[Object matching data]
········

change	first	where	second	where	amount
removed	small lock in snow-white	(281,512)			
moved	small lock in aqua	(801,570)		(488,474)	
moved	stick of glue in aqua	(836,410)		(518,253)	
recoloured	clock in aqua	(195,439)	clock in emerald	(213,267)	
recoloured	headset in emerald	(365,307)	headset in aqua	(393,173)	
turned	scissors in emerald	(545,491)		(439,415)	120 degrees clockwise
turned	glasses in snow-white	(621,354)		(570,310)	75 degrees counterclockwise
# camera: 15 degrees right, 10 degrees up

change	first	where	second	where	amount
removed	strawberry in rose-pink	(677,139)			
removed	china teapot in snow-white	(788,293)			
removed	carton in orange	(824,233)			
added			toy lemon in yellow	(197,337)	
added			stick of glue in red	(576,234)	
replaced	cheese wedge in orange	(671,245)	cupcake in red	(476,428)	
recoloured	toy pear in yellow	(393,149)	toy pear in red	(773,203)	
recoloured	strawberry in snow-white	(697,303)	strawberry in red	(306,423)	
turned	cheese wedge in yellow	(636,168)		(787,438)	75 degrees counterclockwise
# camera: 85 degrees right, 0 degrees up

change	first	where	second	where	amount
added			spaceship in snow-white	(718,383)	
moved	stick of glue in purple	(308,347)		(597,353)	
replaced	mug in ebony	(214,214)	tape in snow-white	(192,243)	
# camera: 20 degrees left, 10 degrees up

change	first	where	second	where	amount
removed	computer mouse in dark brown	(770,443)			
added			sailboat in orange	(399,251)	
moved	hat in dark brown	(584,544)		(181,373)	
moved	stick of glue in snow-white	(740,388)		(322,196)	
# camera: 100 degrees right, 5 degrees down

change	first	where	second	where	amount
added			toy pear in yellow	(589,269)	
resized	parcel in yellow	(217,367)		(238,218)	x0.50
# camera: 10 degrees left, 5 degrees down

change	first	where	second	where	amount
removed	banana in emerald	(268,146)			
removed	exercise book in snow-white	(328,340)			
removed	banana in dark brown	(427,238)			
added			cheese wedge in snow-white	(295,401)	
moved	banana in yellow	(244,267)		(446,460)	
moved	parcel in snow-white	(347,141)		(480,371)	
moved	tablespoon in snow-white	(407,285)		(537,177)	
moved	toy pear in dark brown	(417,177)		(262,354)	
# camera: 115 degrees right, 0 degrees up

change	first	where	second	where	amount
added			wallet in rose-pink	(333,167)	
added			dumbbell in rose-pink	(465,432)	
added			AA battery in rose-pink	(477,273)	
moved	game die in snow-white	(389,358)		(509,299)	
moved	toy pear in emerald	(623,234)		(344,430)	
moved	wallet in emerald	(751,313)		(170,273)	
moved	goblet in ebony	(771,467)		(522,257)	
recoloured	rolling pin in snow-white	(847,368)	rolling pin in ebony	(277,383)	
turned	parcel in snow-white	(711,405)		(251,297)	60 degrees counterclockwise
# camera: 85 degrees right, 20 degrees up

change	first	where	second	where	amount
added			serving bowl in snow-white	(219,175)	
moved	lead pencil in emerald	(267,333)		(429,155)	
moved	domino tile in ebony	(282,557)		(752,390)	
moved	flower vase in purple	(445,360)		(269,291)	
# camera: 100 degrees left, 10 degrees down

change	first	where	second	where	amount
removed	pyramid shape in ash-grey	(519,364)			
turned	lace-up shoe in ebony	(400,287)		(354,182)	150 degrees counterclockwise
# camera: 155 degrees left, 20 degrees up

········

## Your goal
Among the lines of the data above, find those with the word "small" and show them.

## Completed exercise
removed	small lock in snow-white	(281,512)			
moved	small lock in aqua	(801,570)		(488,474)	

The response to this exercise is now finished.